The data below should be restated word for word, with every picture omitted.

::::::

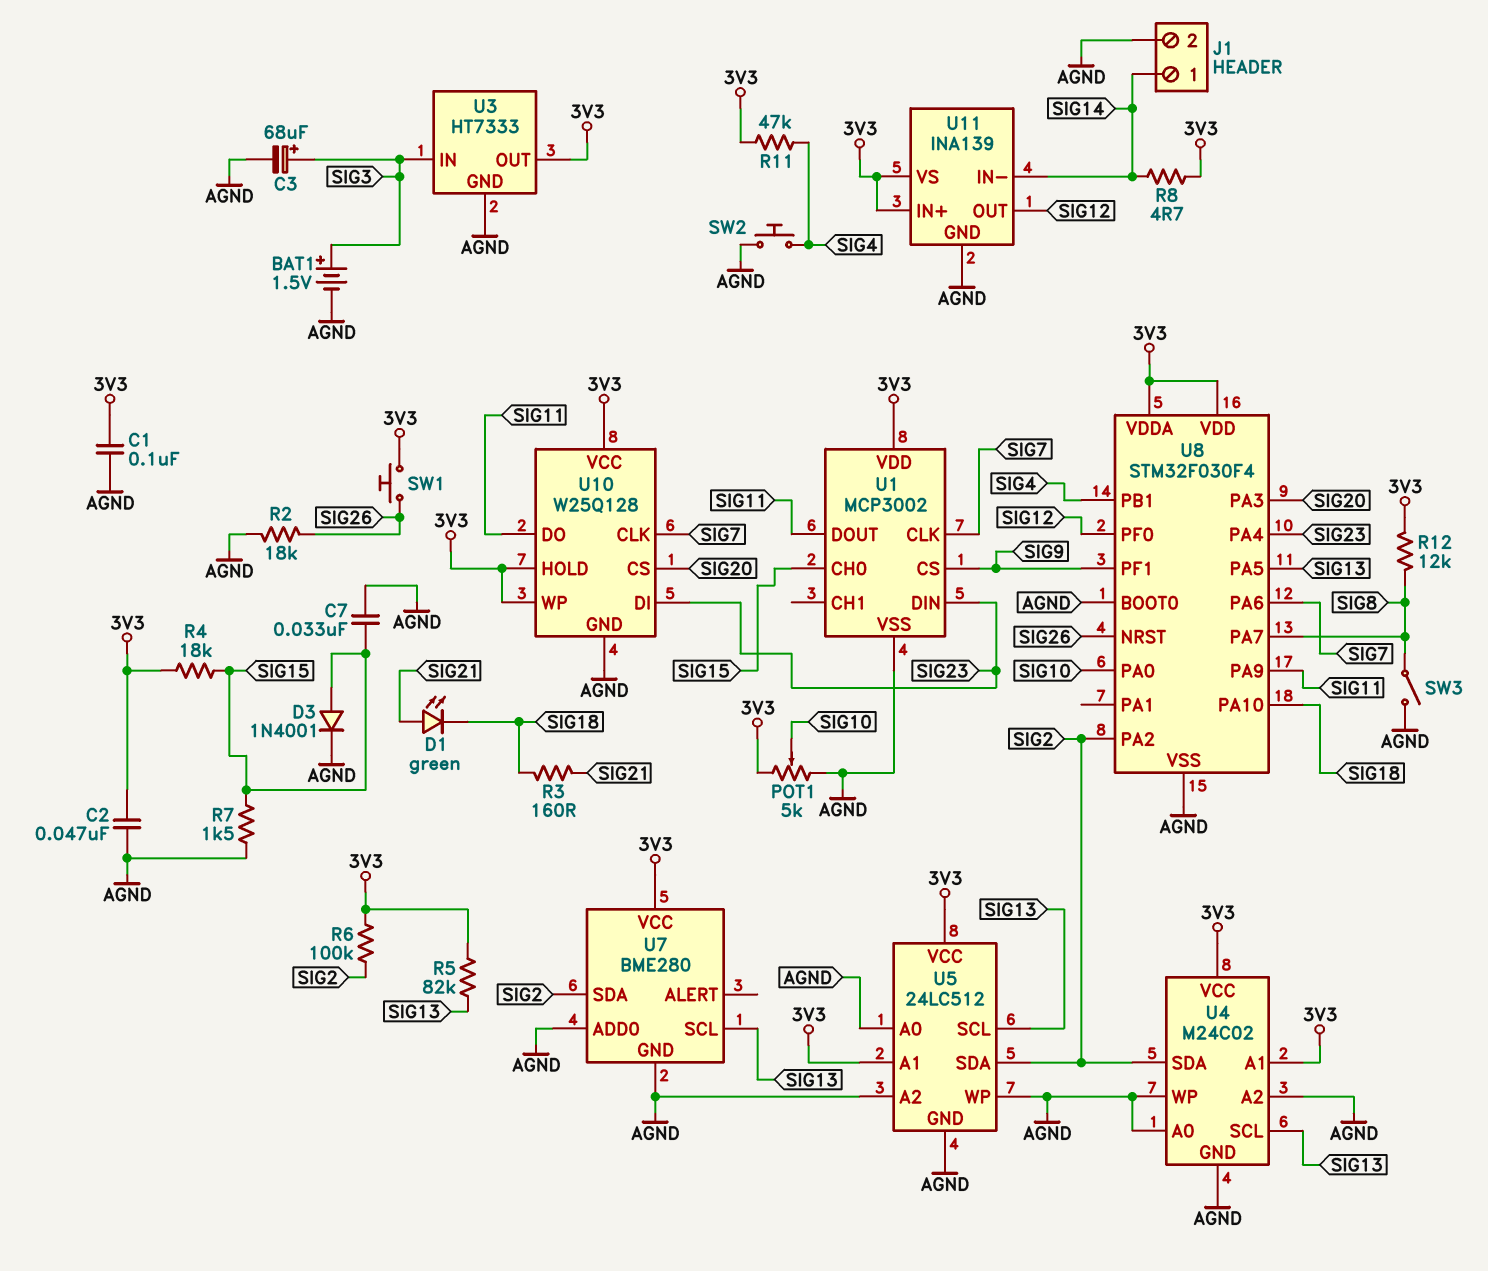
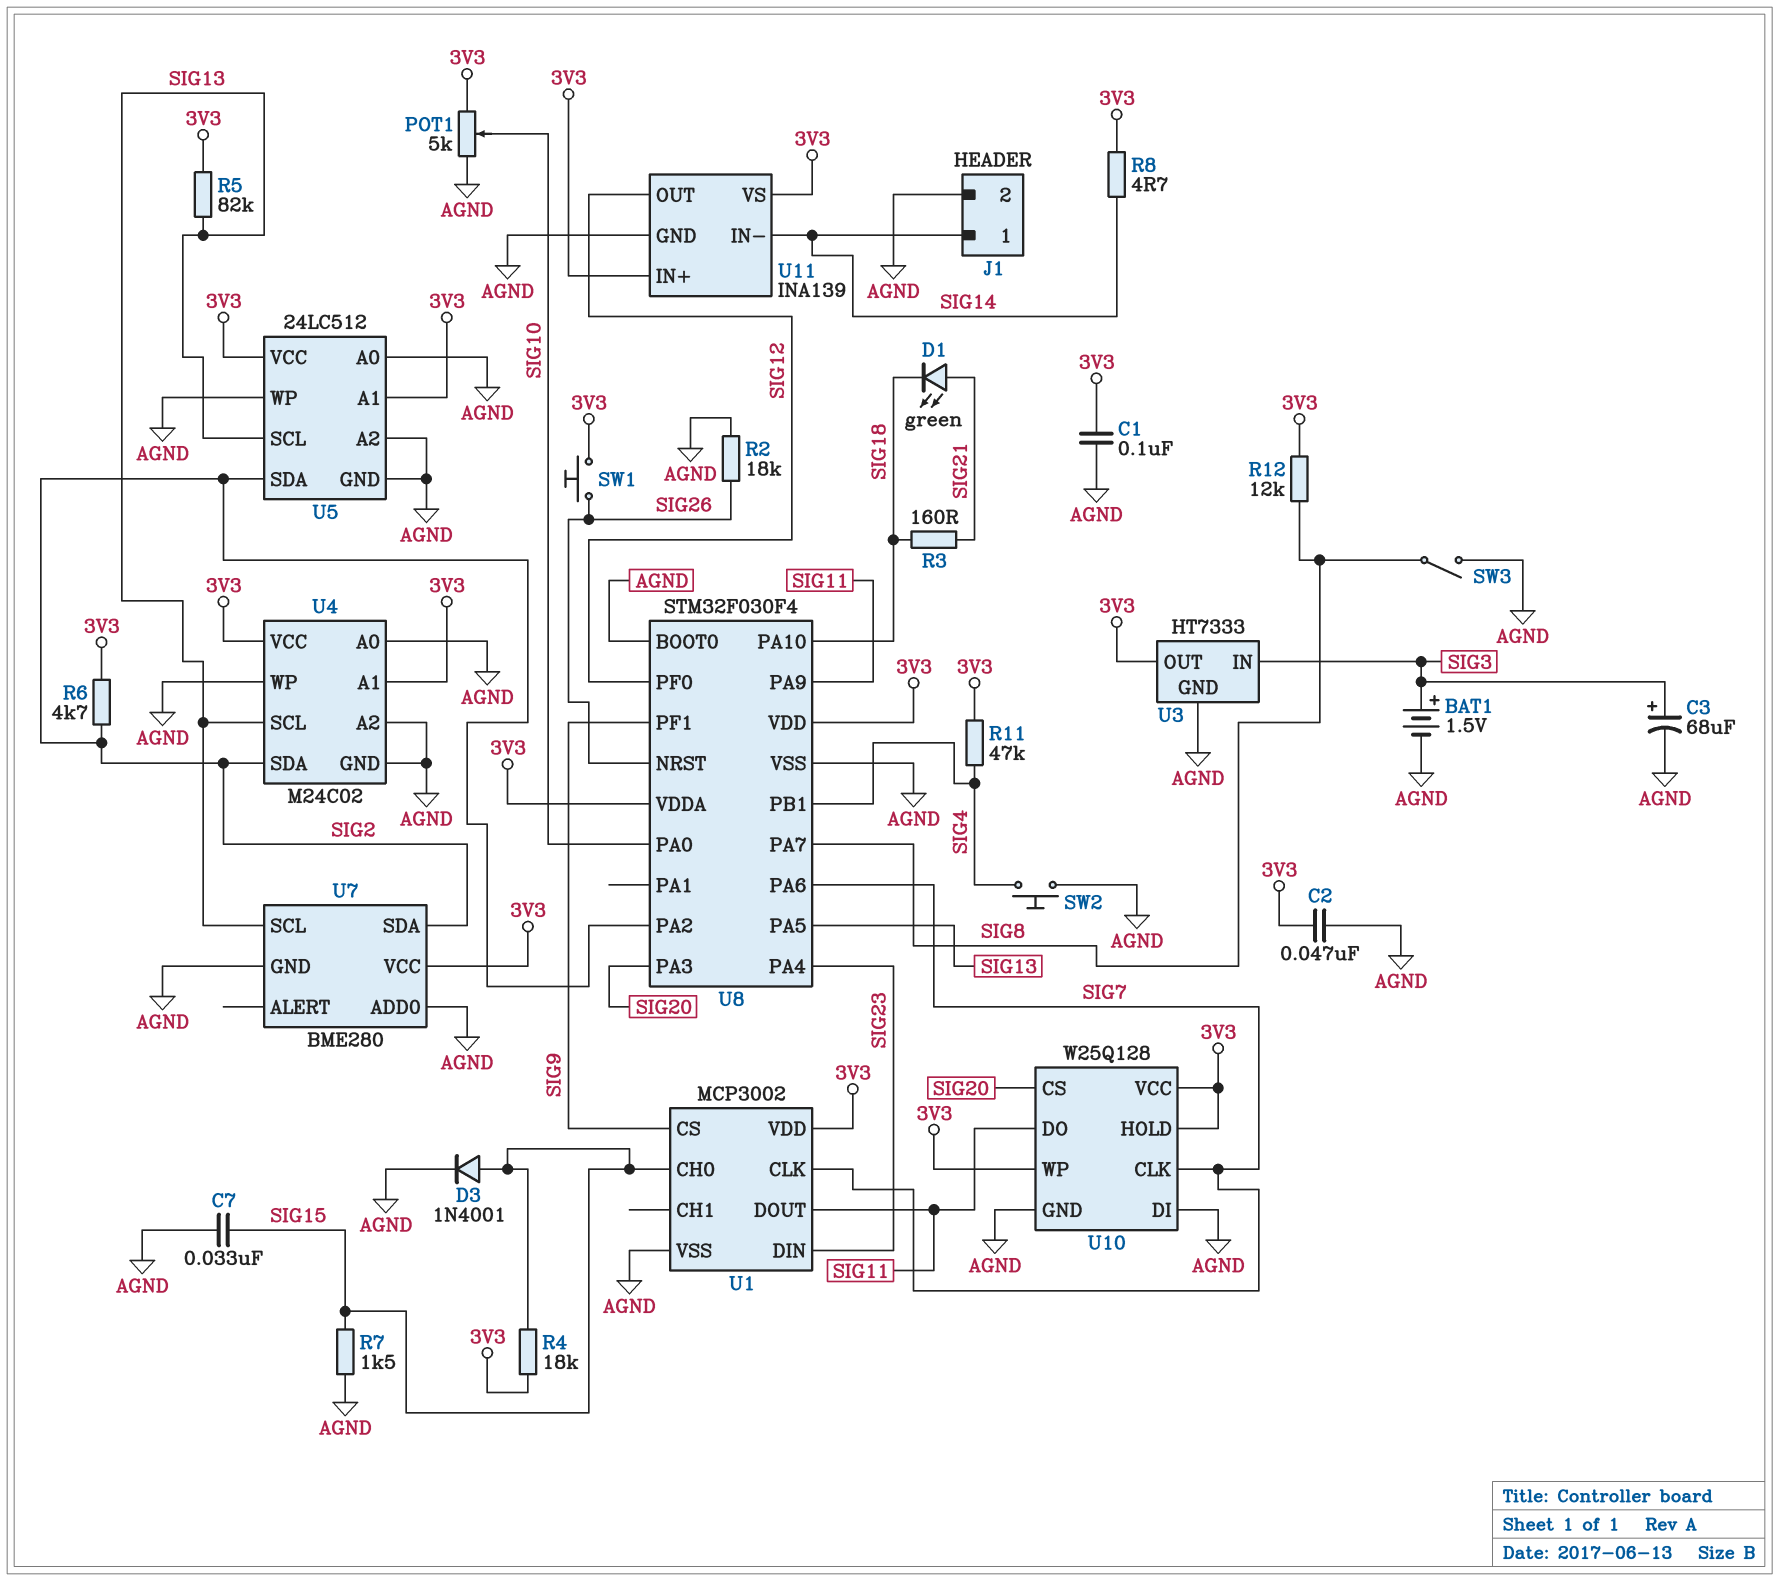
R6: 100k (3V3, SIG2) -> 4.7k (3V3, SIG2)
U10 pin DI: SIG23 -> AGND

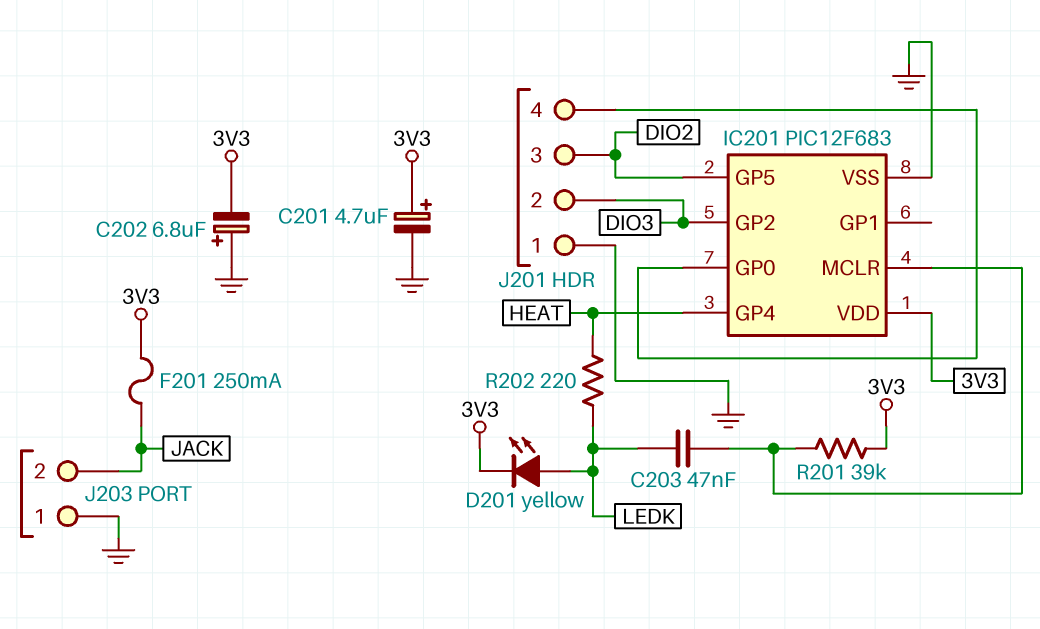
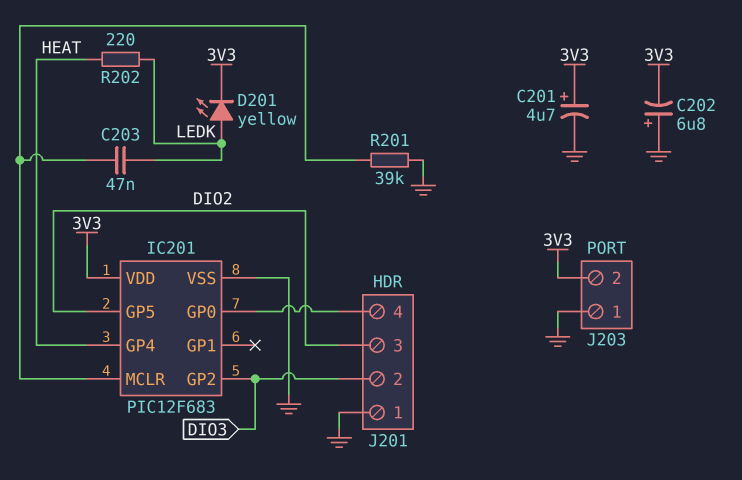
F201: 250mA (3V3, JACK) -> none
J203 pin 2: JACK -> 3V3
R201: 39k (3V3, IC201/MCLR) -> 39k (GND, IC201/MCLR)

::::::

• Response to the exercise:
R6: 100k (3V3, SIG2) -> 4.7k (3V3, SIG2)
U10 pin DI: SIG23 -> AGND

F201: 250mA (3V3, JACK) -> none
J203 pin 2: JACK -> 3V3
R201: 39k (3V3, IC201/MCLR) -> 39k (GND, IC201/MCLR)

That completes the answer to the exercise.